## Instructions for the task:
Each line below needs to be returned exactly. Skip any picture.

==== Dataset excerpt

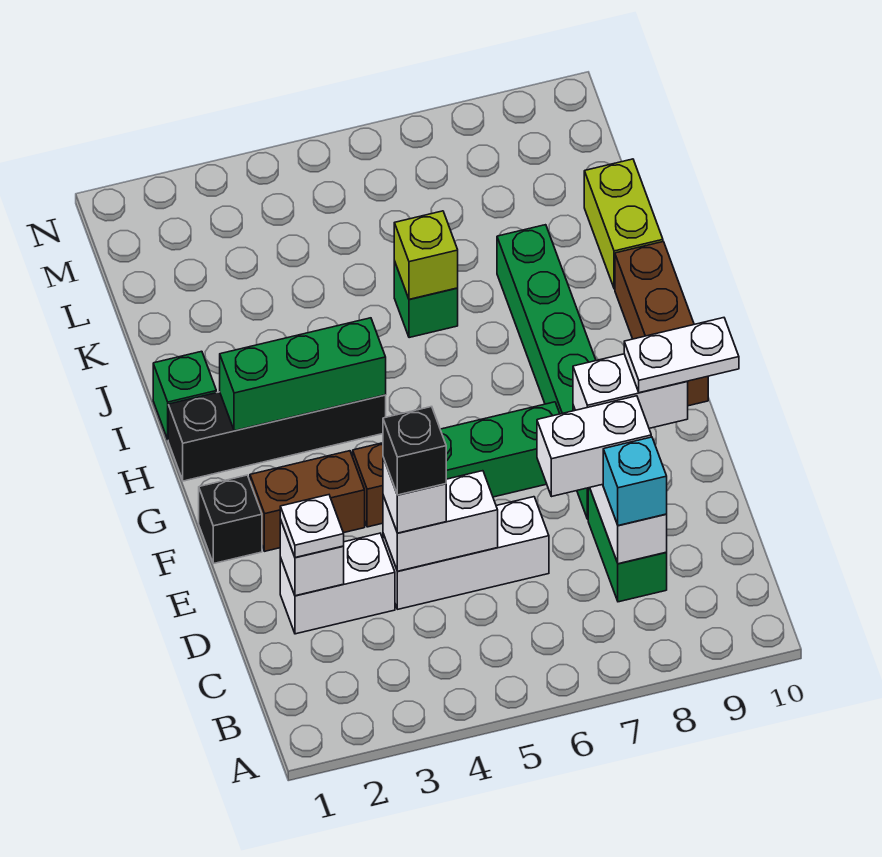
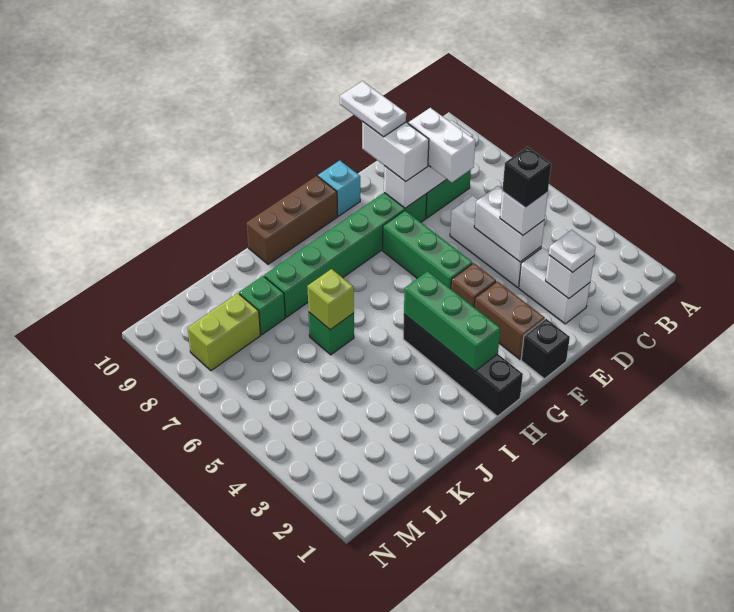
cyan brick C8 level 3 -> cyan brick F10 level 1
green brick I1 level 1 -> green brick K8 level 1
lime brick J10:K10 level 1 -> lime brick L8:M8 level 1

========

## Response for this exercise:
cyan brick C8 level 3 -> cyan brick F10 level 1
green brick I1 level 1 -> green brick K8 level 1
lime brick J10:K10 level 1 -> lime brick L8:M8 level 1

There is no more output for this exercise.